* [Edit tracking data]
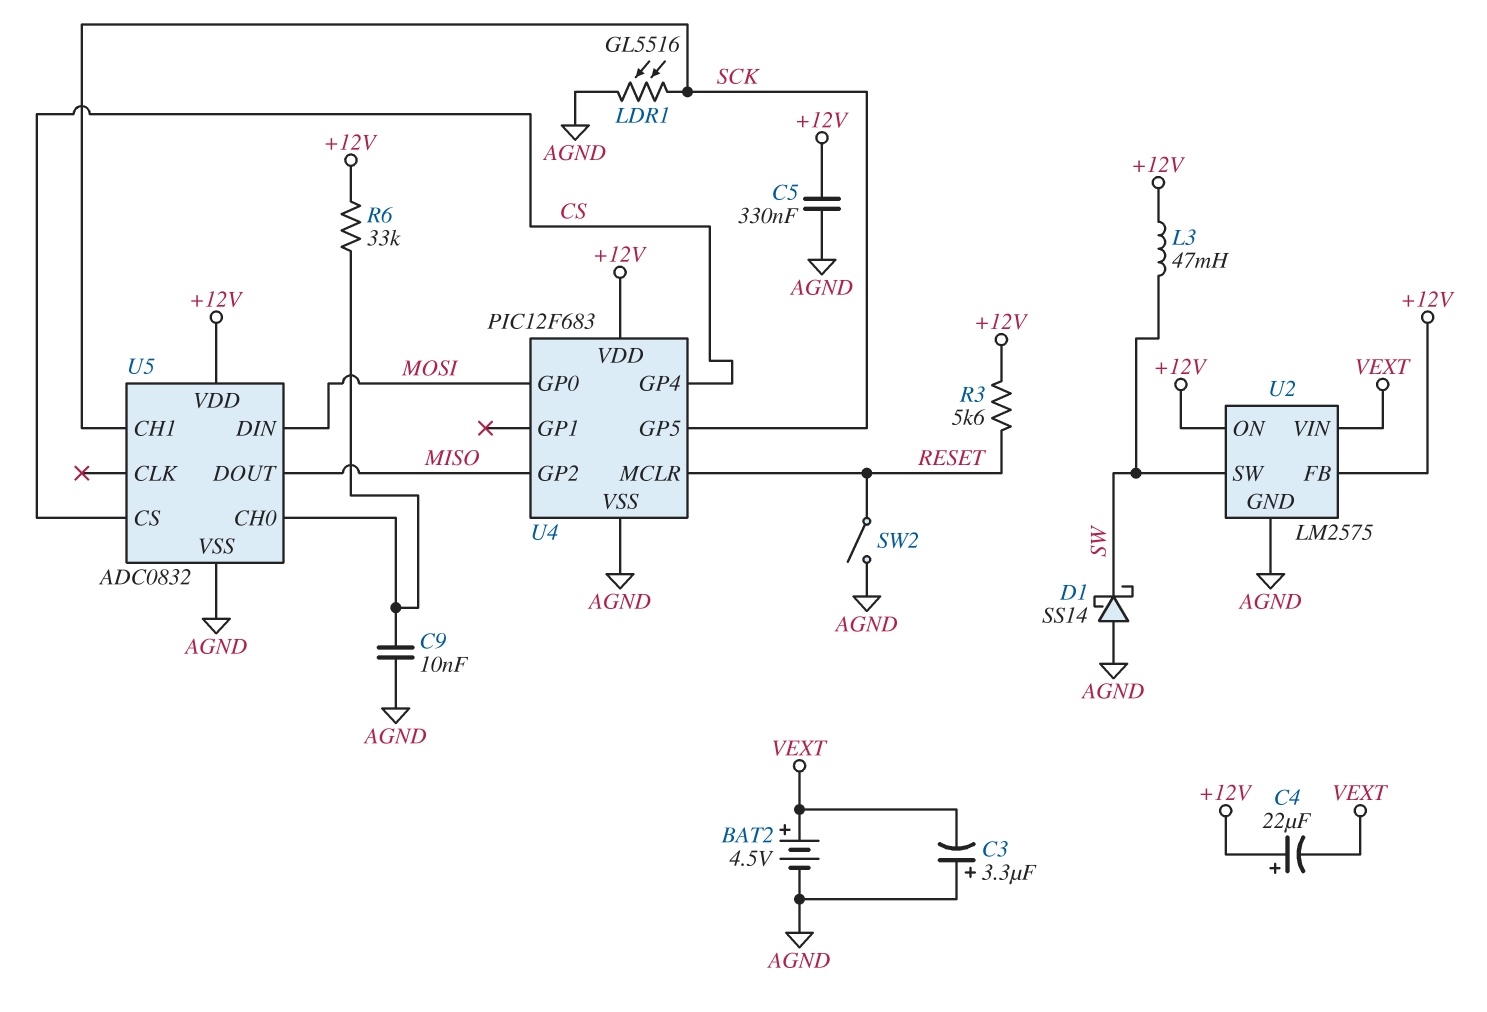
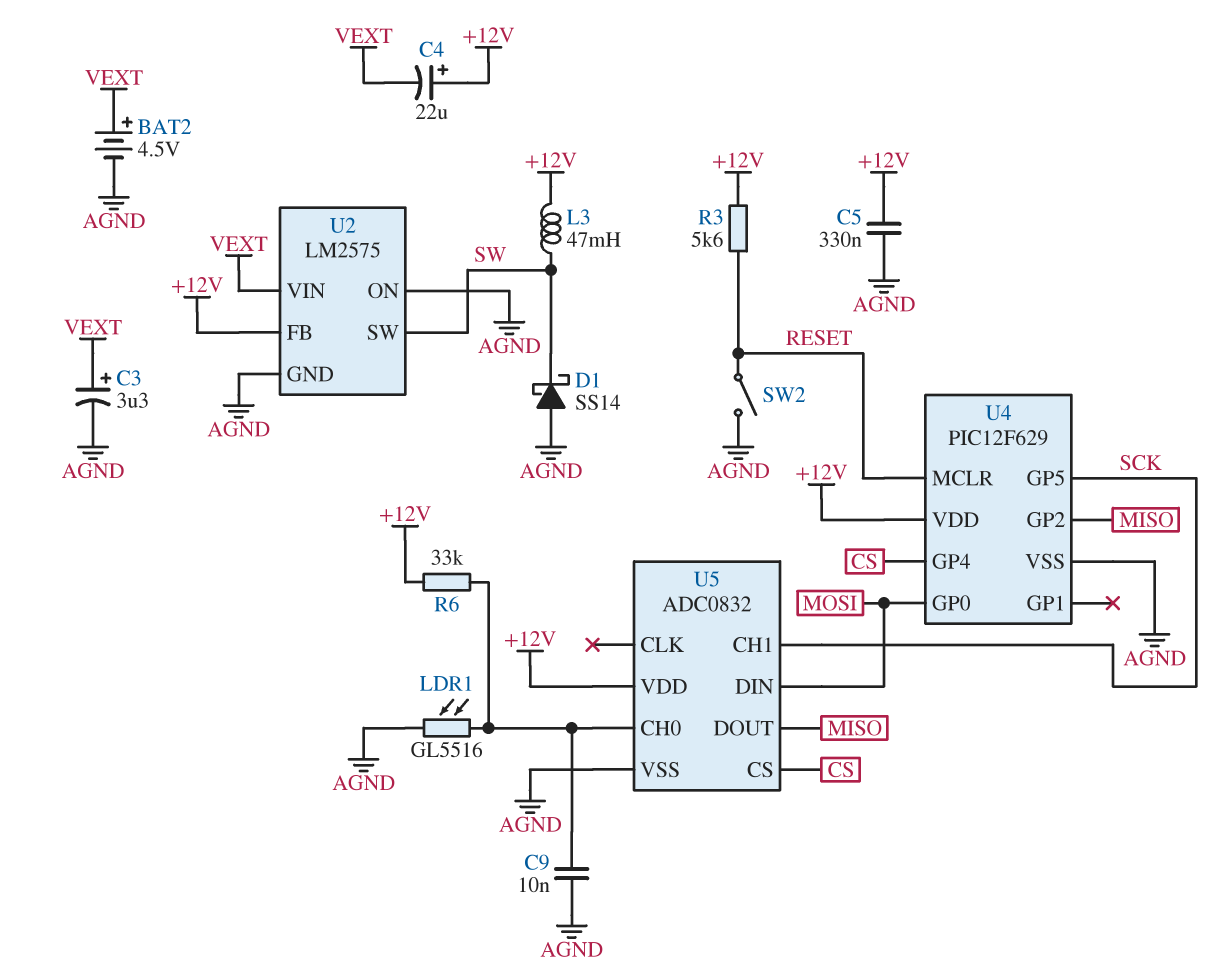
C3: 3.3uF (plus AGND, minus VEXT) -> 3.3uF (plus VEXT, minus AGND)
LDR1: GL5516 (AGND, SCK) -> GL5516 (AGND, U5/CH0)
U2 pin ON: +12V -> AGND
U4: PIC12F683 -> PIC12F629

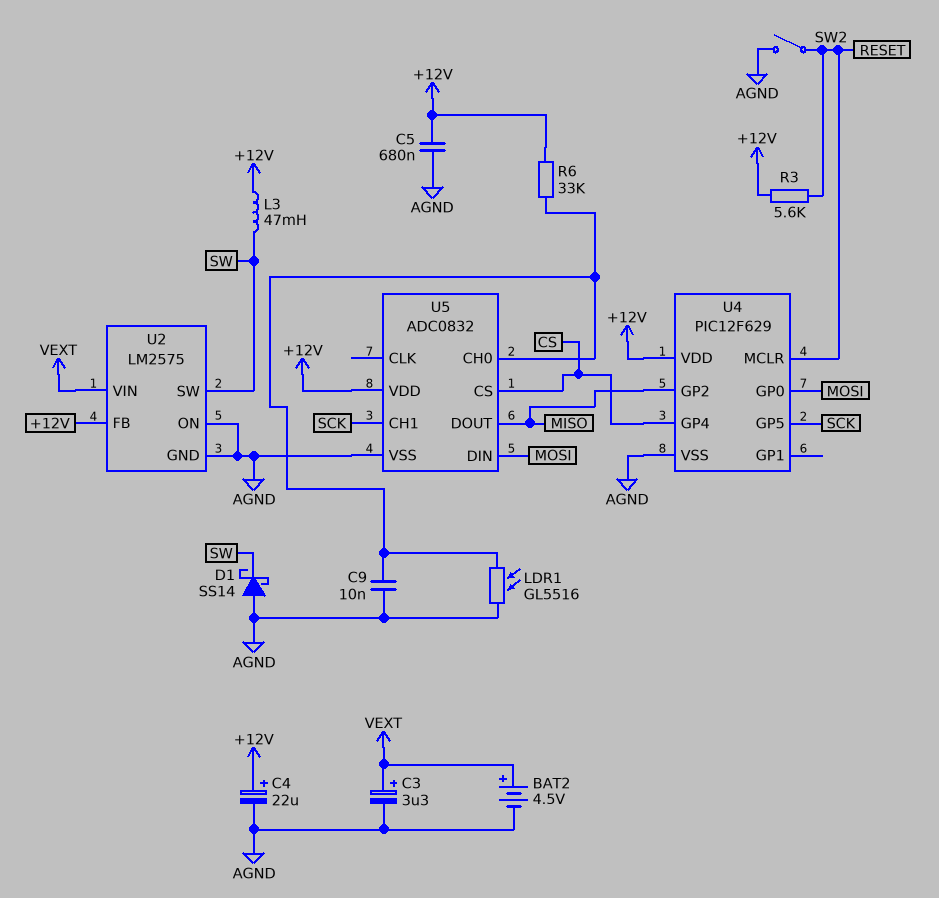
C4: 22uF (plus +12V, minus VEXT) -> 22uF (plus +12V, minus AGND)
C5: 330nF (+12V, AGND) -> 680nF (+12V, AGND)

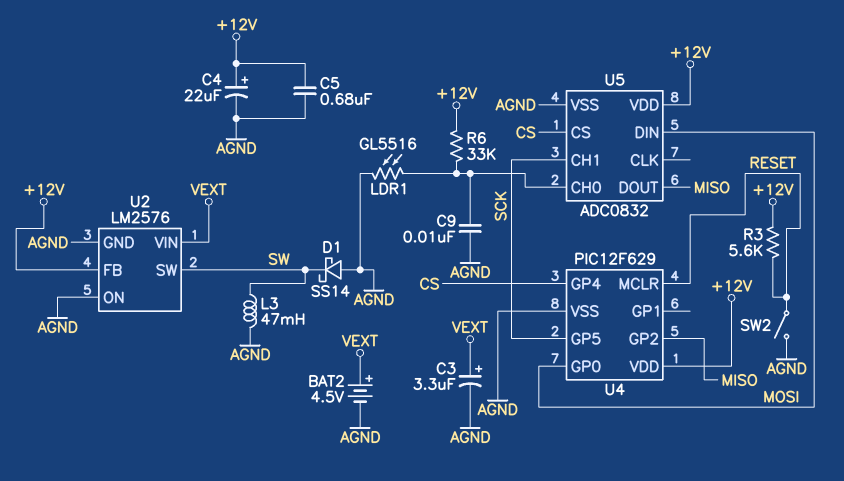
L3: 47mH (+12V, SW) -> 47mH (AGND, SW)
U2: LM2575 -> LM2576

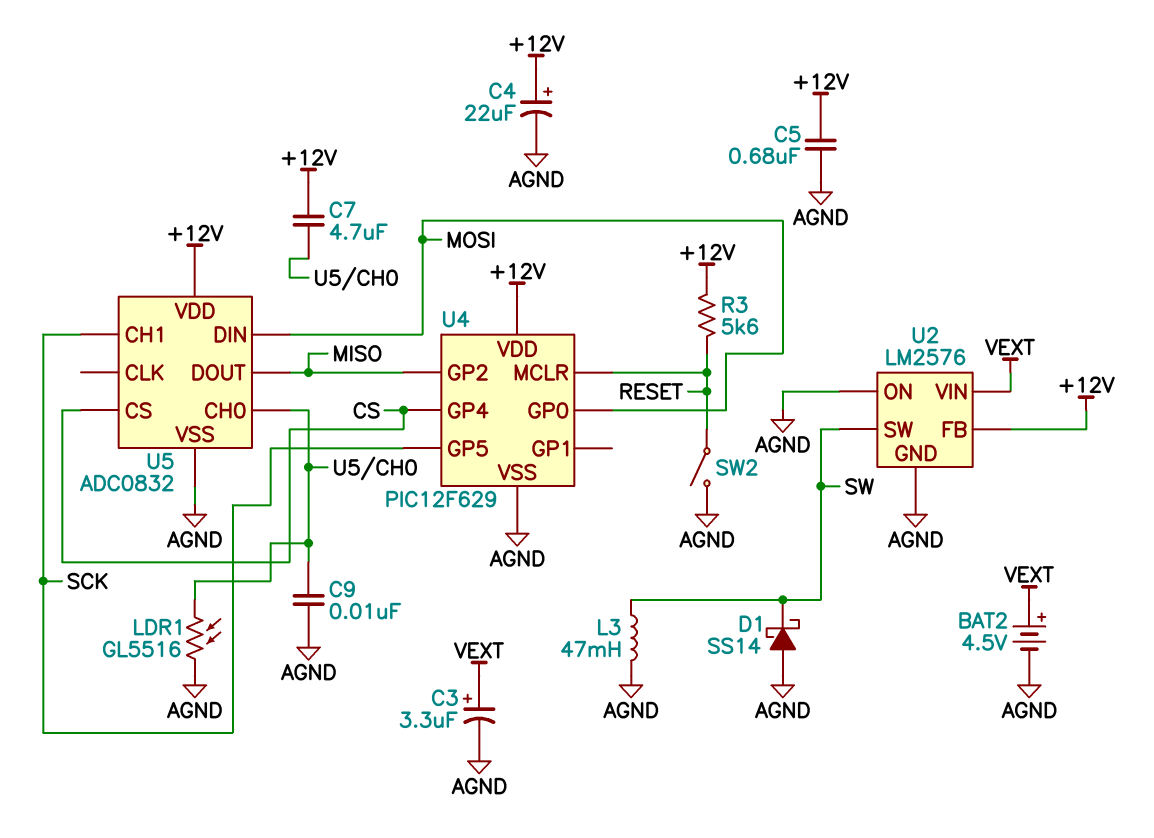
C7: none -> 4.7uF (+12V, U5/CH0)
R6: 33k (+12V, U5/CH0) -> none

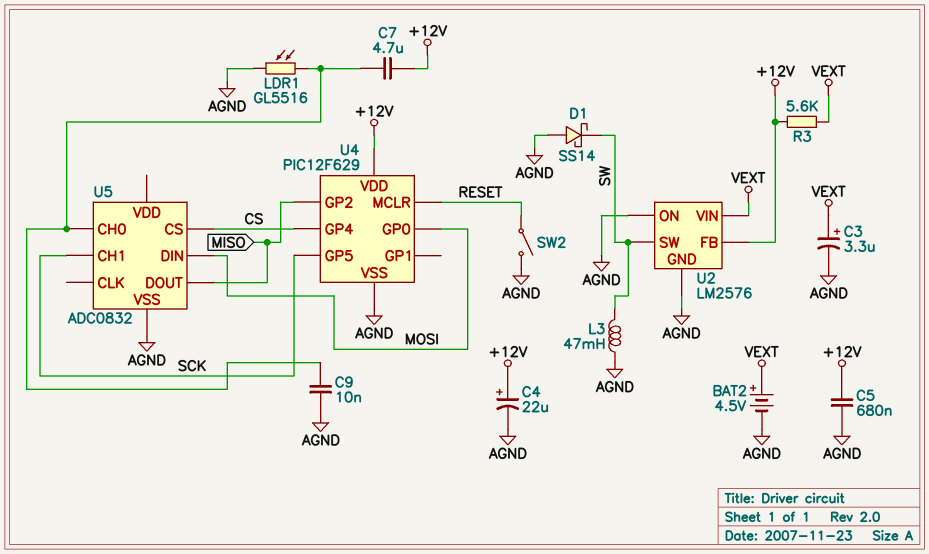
R3: 5.6k (+12V, RESET) -> 5.6k (+12V, VEXT)
U5 pin VDD: +12V -> none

* [Your objective] Transcribe all of the records above exactly; no image should appear in what you write.

* [Task solution]
C3: 3.3uF (plus AGND, minus VEXT) -> 3.3uF (plus VEXT, minus AGND)
LDR1: GL5516 (AGND, SCK) -> GL5516 (AGND, U5/CH0)
U2 pin ON: +12V -> AGND
U4: PIC12F683 -> PIC12F629

C4: 22uF (plus +12V, minus VEXT) -> 22uF (plus +12V, minus AGND)
C5: 330nF (+12V, AGND) -> 680nF (+12V, AGND)

L3: 47mH (+12V, SW) -> 47mH (AGND, SW)
U2: LM2575 -> LM2576

C7: none -> 4.7uF (+12V, U5/CH0)
R6: 33k (+12V, U5/CH0) -> none

R3: 5.6k (+12V, RESET) -> 5.6k (+12V, VEXT)
U5 pin VDD: +12V -> none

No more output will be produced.